== Input ==

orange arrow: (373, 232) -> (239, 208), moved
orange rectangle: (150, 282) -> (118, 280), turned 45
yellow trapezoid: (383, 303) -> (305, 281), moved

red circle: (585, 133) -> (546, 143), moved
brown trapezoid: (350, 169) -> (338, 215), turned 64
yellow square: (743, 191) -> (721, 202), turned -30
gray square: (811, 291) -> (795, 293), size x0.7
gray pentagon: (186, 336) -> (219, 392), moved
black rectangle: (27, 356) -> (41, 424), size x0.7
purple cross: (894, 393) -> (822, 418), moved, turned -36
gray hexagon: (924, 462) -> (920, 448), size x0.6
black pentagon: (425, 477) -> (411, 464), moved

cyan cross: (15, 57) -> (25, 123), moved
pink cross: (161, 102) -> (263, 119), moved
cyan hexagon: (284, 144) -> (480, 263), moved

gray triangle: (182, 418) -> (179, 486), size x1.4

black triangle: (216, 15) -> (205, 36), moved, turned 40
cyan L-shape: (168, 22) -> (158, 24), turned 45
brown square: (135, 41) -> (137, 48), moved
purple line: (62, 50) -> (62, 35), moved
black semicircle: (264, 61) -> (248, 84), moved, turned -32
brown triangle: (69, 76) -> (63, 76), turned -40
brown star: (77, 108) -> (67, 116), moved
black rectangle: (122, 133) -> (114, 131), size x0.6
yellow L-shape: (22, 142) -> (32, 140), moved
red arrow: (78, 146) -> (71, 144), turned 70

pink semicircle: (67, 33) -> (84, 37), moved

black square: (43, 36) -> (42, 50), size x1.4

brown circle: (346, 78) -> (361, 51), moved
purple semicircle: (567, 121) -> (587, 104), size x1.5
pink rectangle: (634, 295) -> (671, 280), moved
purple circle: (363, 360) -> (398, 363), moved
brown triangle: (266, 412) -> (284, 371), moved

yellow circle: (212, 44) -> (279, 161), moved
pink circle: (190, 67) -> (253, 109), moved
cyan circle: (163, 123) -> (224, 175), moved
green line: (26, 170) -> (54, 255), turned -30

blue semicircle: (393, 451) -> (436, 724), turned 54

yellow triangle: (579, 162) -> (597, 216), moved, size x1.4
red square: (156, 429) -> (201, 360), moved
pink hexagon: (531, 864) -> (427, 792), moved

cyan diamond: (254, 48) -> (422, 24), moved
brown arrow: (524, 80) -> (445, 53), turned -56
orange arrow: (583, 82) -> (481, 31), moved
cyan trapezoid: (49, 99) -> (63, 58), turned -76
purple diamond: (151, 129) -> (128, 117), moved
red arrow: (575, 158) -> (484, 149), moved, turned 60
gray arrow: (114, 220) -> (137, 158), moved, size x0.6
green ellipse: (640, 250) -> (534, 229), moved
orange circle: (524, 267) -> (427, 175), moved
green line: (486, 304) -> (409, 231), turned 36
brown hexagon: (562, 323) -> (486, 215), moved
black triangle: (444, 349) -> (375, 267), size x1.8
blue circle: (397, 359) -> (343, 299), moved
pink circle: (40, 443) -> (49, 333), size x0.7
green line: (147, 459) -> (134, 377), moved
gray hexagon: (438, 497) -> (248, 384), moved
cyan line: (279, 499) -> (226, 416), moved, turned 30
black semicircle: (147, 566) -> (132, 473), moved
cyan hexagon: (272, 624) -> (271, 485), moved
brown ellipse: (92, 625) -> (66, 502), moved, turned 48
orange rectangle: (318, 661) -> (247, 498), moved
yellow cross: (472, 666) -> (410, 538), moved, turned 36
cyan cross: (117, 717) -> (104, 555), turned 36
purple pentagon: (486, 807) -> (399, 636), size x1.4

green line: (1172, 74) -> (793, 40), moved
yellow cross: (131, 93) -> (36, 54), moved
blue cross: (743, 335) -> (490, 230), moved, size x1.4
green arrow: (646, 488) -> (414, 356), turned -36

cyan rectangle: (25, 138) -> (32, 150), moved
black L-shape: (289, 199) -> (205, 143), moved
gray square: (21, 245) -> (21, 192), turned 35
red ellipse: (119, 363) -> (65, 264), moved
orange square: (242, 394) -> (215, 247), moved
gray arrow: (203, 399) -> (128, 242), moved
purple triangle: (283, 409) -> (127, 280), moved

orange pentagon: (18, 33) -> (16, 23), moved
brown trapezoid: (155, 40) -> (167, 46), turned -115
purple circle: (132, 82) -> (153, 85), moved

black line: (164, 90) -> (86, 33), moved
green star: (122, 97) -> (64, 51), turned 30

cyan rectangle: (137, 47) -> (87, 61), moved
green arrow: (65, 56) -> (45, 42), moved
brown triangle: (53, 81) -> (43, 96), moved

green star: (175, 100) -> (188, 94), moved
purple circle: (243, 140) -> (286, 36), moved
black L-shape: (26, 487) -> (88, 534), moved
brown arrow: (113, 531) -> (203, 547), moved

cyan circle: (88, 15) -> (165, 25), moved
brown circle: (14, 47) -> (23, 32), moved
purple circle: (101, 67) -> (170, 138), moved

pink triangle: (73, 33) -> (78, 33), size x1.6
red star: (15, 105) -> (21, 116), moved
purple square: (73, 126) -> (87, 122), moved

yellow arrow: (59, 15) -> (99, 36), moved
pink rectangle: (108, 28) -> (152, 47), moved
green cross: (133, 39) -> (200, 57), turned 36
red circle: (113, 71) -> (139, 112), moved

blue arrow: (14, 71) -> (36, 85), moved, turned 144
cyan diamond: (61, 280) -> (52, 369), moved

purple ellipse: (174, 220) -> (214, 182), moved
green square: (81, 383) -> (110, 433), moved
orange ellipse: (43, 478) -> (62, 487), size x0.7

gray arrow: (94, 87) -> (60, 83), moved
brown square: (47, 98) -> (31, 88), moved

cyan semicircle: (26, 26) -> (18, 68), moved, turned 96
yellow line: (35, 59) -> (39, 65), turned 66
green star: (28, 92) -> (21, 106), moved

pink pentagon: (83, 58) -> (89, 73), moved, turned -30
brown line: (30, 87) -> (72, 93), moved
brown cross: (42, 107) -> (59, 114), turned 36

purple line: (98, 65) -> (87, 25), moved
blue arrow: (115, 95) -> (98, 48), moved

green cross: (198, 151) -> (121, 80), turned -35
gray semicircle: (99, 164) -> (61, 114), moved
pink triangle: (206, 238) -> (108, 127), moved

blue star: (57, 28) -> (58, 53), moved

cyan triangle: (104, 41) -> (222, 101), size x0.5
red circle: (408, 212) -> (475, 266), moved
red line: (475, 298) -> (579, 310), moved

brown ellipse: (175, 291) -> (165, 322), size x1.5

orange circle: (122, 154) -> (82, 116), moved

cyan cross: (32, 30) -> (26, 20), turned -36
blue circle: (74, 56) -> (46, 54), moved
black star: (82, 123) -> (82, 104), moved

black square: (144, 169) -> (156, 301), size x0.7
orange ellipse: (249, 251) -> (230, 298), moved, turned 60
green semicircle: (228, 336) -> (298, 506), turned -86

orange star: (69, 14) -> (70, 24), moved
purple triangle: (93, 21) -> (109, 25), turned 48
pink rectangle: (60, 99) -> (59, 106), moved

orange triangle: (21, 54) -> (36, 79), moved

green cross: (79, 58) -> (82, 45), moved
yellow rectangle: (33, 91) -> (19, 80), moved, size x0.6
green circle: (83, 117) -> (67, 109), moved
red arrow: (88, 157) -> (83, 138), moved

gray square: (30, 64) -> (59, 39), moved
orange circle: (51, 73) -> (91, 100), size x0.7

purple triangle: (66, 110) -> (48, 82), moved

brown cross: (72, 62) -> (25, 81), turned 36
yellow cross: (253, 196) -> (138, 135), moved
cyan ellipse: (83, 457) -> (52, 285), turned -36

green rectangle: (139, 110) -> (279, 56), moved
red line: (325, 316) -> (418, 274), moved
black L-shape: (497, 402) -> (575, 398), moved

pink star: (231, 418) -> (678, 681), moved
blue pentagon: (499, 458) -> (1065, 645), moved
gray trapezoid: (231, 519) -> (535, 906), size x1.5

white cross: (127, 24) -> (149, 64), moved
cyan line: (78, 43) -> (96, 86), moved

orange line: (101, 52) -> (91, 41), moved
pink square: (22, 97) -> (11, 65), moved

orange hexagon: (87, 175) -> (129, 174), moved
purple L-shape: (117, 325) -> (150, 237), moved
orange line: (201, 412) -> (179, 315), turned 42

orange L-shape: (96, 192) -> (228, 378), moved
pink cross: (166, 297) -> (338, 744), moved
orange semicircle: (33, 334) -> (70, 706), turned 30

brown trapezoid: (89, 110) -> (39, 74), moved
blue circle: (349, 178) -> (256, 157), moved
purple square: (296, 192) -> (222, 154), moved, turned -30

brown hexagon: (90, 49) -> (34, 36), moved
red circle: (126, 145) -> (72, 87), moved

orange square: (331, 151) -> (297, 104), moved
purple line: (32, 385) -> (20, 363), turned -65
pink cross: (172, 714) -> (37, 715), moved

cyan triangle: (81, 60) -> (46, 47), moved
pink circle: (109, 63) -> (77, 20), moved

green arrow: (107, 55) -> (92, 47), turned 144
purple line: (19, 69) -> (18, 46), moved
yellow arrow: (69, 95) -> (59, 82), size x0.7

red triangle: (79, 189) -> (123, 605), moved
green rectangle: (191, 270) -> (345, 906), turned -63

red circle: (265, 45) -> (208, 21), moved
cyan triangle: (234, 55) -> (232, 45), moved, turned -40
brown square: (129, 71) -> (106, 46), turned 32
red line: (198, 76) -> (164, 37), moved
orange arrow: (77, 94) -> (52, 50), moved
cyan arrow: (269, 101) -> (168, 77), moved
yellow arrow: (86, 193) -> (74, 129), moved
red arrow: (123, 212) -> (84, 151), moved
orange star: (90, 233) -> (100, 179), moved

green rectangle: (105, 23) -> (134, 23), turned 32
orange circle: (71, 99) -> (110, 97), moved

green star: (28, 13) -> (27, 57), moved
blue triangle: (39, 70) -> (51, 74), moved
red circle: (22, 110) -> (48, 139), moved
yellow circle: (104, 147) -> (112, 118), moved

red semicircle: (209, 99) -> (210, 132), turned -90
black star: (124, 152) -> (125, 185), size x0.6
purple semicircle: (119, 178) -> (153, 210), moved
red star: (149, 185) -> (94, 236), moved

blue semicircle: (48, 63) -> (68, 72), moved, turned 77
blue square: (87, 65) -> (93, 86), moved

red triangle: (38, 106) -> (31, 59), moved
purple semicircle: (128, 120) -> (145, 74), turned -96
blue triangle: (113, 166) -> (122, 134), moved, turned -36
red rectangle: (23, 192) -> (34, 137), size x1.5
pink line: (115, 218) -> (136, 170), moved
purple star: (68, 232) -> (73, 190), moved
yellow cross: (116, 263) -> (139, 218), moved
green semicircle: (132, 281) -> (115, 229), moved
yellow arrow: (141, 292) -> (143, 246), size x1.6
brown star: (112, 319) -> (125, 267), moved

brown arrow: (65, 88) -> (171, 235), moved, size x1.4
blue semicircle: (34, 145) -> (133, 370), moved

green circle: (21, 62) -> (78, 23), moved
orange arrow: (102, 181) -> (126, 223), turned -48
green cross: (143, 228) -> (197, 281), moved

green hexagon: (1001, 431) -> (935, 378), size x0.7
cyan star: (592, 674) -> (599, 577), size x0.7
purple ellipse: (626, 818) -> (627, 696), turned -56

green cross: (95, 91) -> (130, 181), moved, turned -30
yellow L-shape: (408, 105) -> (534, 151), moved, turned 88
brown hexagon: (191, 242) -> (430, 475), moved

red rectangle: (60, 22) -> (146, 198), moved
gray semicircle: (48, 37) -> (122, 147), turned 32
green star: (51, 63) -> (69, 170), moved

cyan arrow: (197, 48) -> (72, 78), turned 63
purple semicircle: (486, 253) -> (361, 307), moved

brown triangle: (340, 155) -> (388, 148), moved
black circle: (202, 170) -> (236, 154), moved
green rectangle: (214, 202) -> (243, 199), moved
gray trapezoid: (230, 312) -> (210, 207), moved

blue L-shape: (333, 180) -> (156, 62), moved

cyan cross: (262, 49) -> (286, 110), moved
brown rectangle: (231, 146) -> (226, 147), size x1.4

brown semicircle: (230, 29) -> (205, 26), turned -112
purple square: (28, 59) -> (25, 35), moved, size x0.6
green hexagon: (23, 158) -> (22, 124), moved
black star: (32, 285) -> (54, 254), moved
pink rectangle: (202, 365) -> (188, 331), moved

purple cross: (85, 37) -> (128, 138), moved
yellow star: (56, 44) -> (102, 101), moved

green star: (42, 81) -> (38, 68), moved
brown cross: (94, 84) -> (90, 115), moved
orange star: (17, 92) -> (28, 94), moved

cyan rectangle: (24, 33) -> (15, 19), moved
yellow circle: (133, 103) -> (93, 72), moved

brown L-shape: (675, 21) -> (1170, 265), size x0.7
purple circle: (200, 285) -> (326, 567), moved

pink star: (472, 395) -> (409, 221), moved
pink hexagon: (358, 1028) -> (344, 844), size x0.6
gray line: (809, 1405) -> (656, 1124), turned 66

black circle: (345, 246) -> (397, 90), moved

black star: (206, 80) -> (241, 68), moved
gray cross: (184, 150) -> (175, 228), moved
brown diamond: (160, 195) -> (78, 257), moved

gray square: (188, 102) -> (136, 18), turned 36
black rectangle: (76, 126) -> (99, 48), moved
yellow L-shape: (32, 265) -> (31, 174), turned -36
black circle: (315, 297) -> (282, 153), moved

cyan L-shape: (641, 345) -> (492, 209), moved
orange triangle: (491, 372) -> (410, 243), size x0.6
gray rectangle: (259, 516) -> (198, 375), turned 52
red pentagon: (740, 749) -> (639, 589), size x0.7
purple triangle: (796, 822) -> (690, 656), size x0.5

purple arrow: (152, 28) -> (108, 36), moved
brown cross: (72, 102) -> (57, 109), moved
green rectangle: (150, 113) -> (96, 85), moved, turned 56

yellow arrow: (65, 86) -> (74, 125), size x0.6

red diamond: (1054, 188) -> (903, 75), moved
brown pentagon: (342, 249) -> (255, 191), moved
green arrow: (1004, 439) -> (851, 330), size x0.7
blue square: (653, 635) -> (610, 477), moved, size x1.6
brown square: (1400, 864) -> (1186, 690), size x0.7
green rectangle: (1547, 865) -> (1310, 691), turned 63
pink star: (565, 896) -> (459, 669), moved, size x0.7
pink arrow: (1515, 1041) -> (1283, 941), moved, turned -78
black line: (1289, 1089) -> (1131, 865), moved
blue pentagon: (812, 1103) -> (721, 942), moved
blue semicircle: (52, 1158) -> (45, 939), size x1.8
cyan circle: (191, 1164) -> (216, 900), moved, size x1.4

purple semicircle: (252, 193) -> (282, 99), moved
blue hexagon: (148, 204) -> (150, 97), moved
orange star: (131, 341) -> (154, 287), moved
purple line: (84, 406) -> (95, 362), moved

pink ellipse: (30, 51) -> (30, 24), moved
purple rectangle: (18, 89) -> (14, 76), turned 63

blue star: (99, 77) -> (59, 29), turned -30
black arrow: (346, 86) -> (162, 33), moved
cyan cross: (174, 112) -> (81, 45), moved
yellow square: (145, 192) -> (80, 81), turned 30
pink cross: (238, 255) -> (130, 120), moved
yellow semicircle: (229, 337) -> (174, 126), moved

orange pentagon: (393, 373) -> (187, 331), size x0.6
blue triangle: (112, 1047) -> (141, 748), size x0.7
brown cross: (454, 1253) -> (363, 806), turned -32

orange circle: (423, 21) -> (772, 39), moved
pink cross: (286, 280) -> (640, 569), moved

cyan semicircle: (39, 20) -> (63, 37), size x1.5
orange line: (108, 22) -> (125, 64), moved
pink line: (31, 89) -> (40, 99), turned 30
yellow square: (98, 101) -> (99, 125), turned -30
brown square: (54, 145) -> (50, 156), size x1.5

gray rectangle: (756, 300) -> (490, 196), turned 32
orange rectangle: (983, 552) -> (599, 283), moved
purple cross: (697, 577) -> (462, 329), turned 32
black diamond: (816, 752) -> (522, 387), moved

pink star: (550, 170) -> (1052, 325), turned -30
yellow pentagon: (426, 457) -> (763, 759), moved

===

## Description of the task
Copy, exactly and only, the lines above that begin with the one containing "yellow cross: (131, 93) -> (36, 54), moved" and finish with the one containing "gray arrow: (94, 87) -> (60, 83), moved".

## Your response
yellow cross: (131, 93) -> (36, 54), moved
blue cross: (743, 335) -> (490, 230), moved, size x1.4
green arrow: (646, 488) -> (414, 356), turned -36

cyan rectangle: (25, 138) -> (32, 150), moved
black L-shape: (289, 199) -> (205, 143), moved
gray square: (21, 245) -> (21, 192), turned 35
red ellipse: (119, 363) -> (65, 264), moved
orange square: (242, 394) -> (215, 247), moved
gray arrow: (203, 399) -> (128, 242), moved
purple triangle: (283, 409) -> (127, 280), moved

orange pentagon: (18, 33) -> (16, 23), moved
brown trapezoid: (155, 40) -> (167, 46), turned -115
purple circle: (132, 82) -> (153, 85), moved

black line: (164, 90) -> (86, 33), moved
green star: (122, 97) -> (64, 51), turned 30

cyan rectangle: (137, 47) -> (87, 61), moved
green arrow: (65, 56) -> (45, 42), moved
brown triangle: (53, 81) -> (43, 96), moved

green star: (175, 100) -> (188, 94), moved
purple circle: (243, 140) -> (286, 36), moved
black L-shape: (26, 487) -> (88, 534), moved
brown arrow: (113, 531) -> (203, 547), moved

cyan circle: (88, 15) -> (165, 25), moved
brown circle: (14, 47) -> (23, 32), moved
purple circle: (101, 67) -> (170, 138), moved

pink triangle: (73, 33) -> (78, 33), size x1.6
red star: (15, 105) -> (21, 116), moved
purple square: (73, 126) -> (87, 122), moved

yellow arrow: (59, 15) -> (99, 36), moved
pink rectangle: (108, 28) -> (152, 47), moved
green cross: (133, 39) -> (200, 57), turned 36
red circle: (113, 71) -> (139, 112), moved

blue arrow: (14, 71) -> (36, 85), moved, turned 144
cyan diamond: (61, 280) -> (52, 369), moved

purple ellipse: (174, 220) -> (214, 182), moved
green square: (81, 383) -> (110, 433), moved
orange ellipse: (43, 478) -> (62, 487), size x0.7

gray arrow: (94, 87) -> (60, 83), moved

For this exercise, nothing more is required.